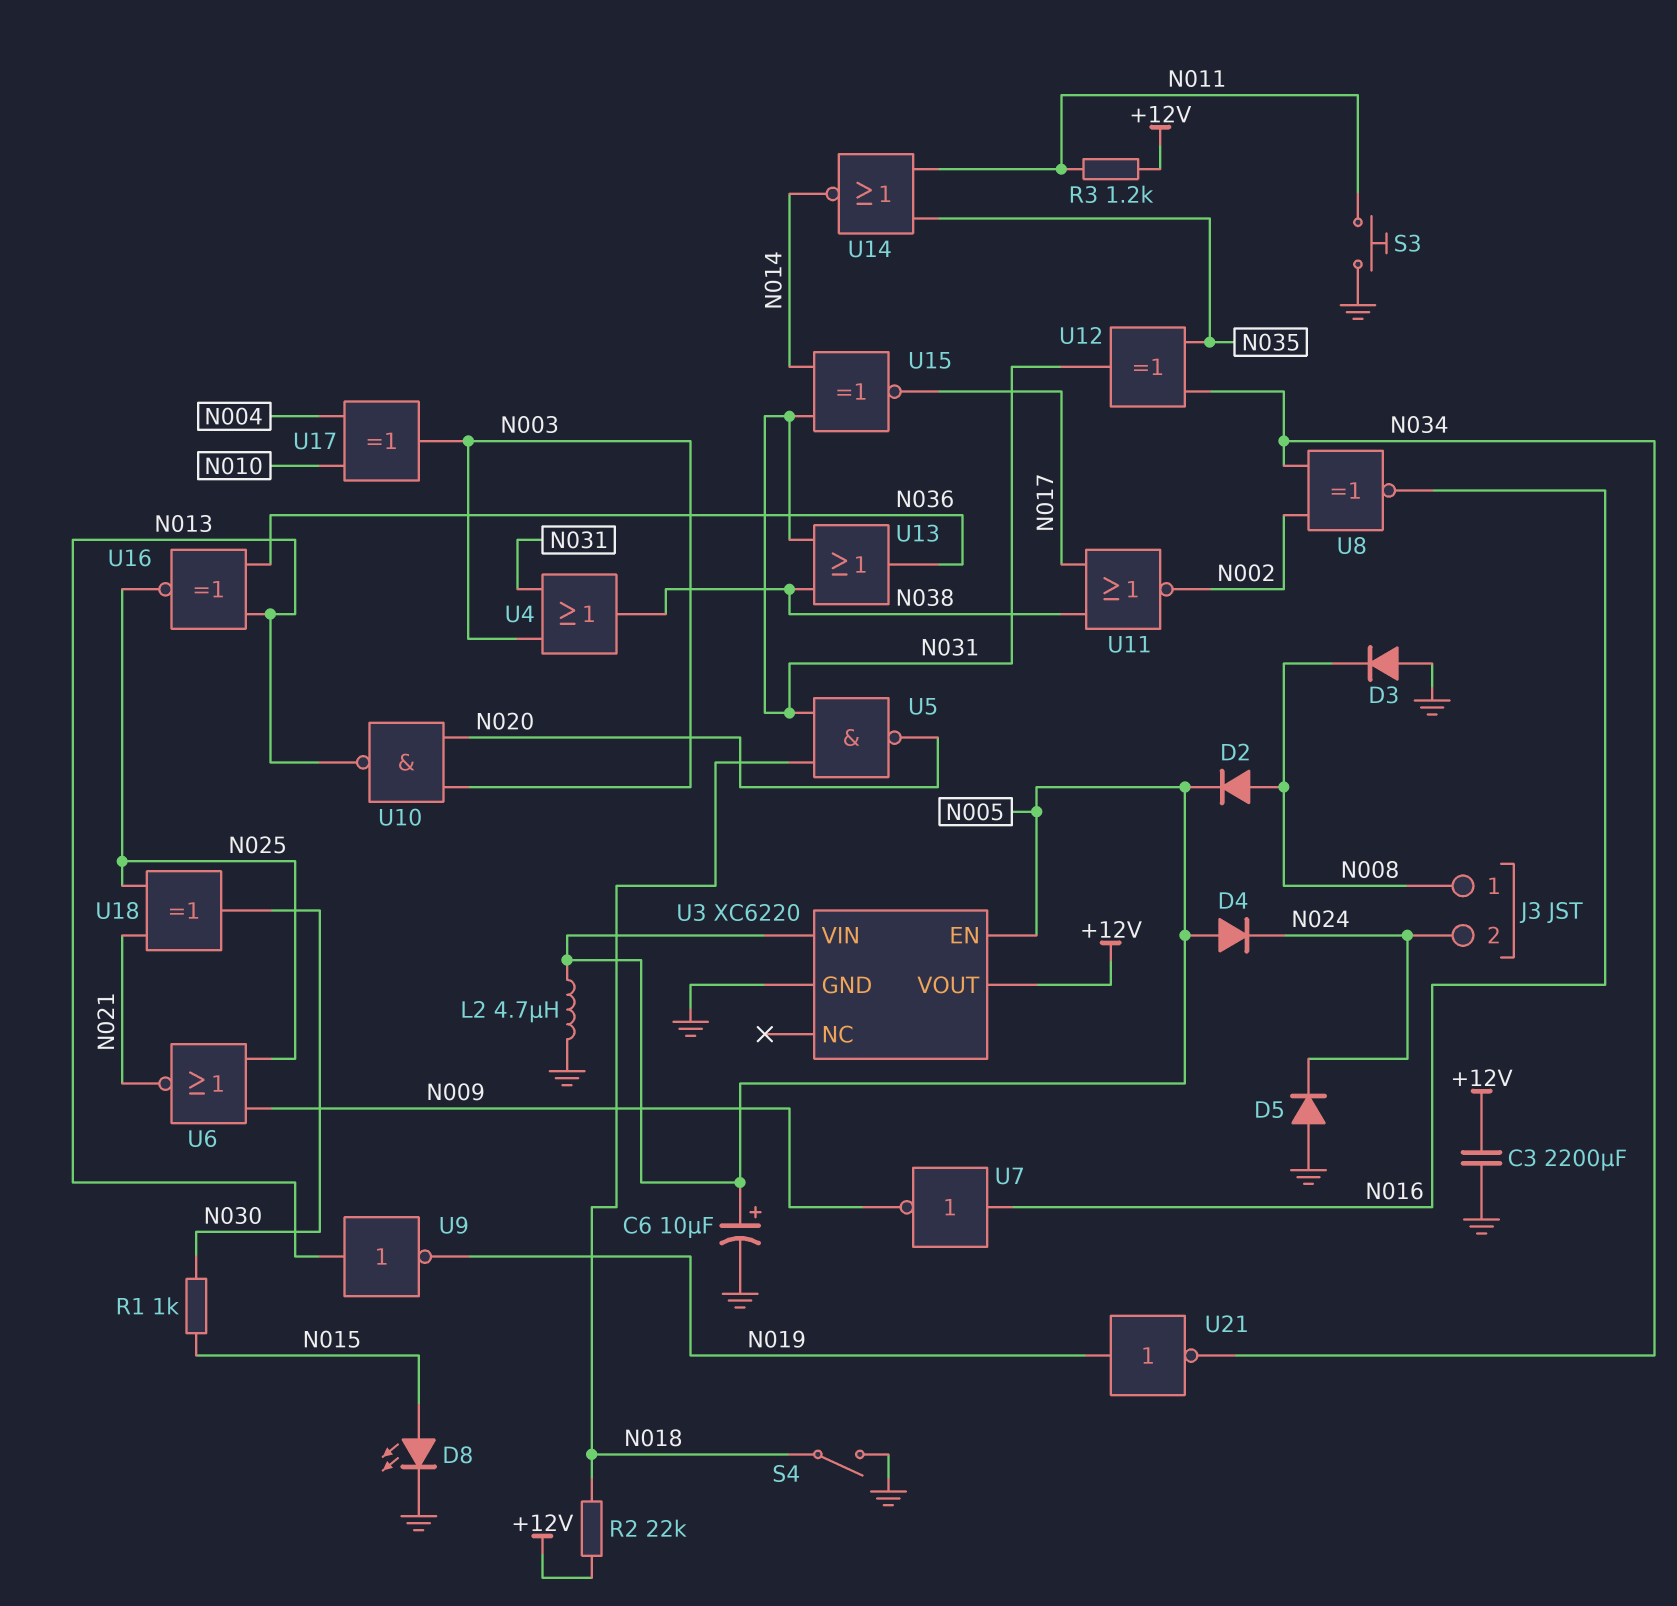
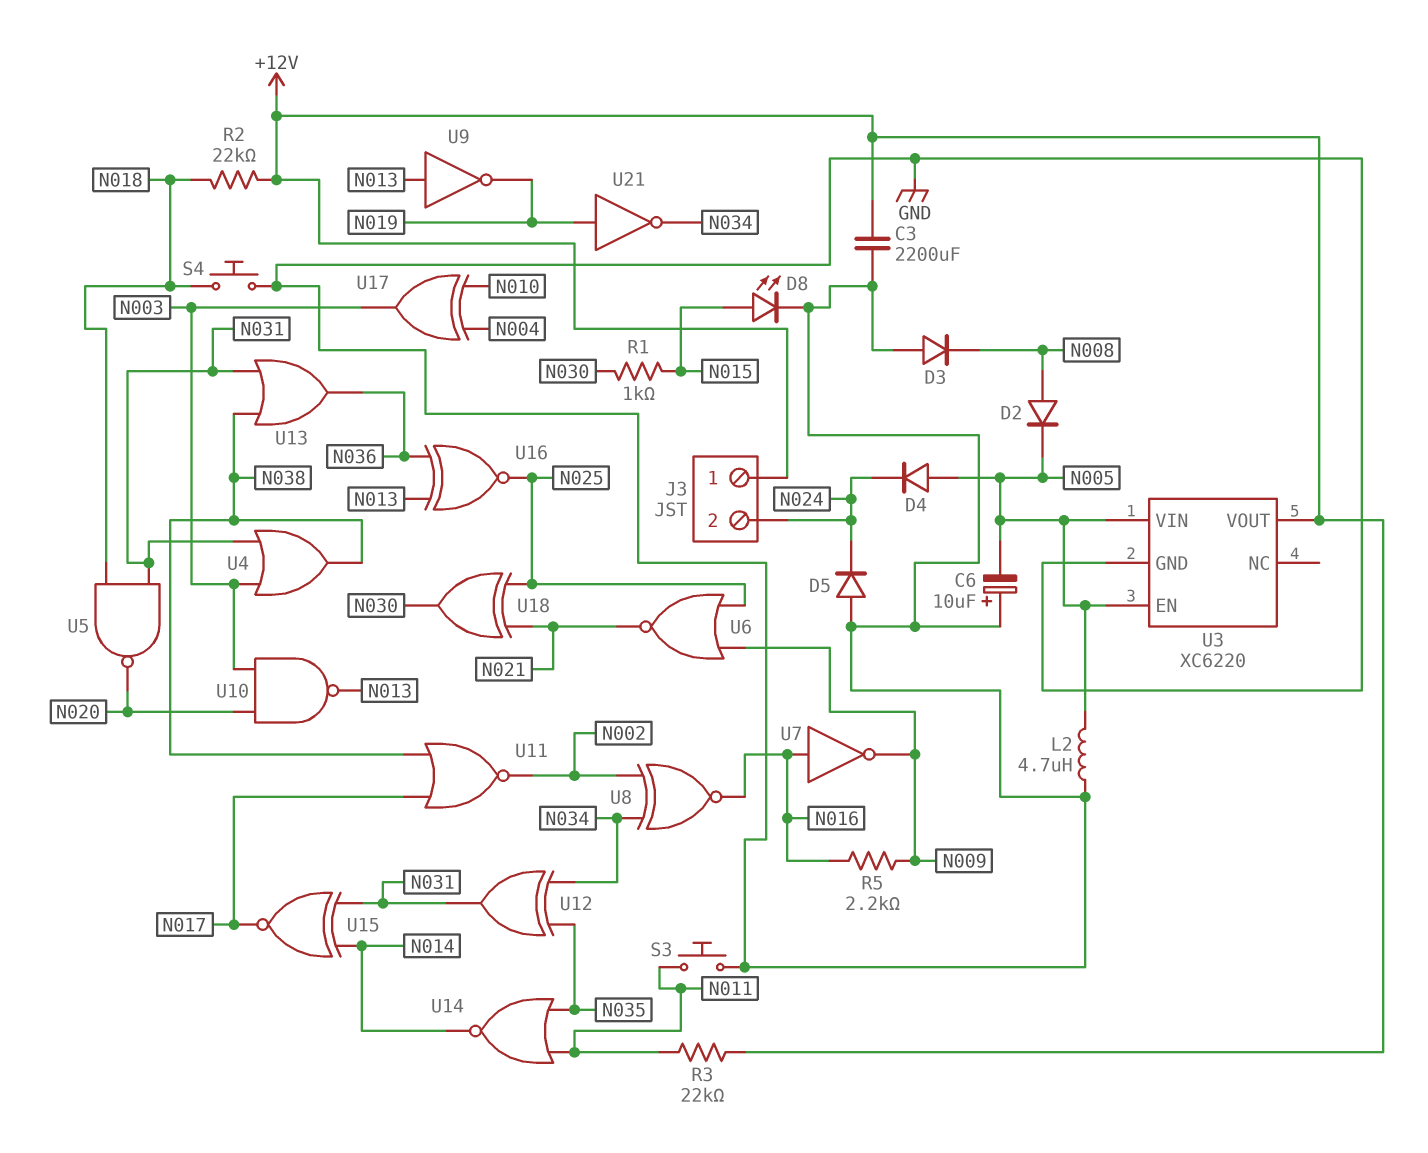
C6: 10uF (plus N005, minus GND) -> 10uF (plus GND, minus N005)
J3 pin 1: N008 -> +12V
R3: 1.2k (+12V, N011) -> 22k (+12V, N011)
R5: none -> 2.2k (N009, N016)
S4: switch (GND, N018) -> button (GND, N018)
────
→ Description of the task
The task requires that every line above be transcribed exactly, without the images.

→ Reply
C6: 10uF (plus N005, minus GND) -> 10uF (plus GND, minus N005)
J3 pin 1: N008 -> +12V
R3: 1.2k (+12V, N011) -> 22k (+12V, N011)
R5: none -> 2.2k (N009, N016)
S4: switch (GND, N018) -> button (GND, N018)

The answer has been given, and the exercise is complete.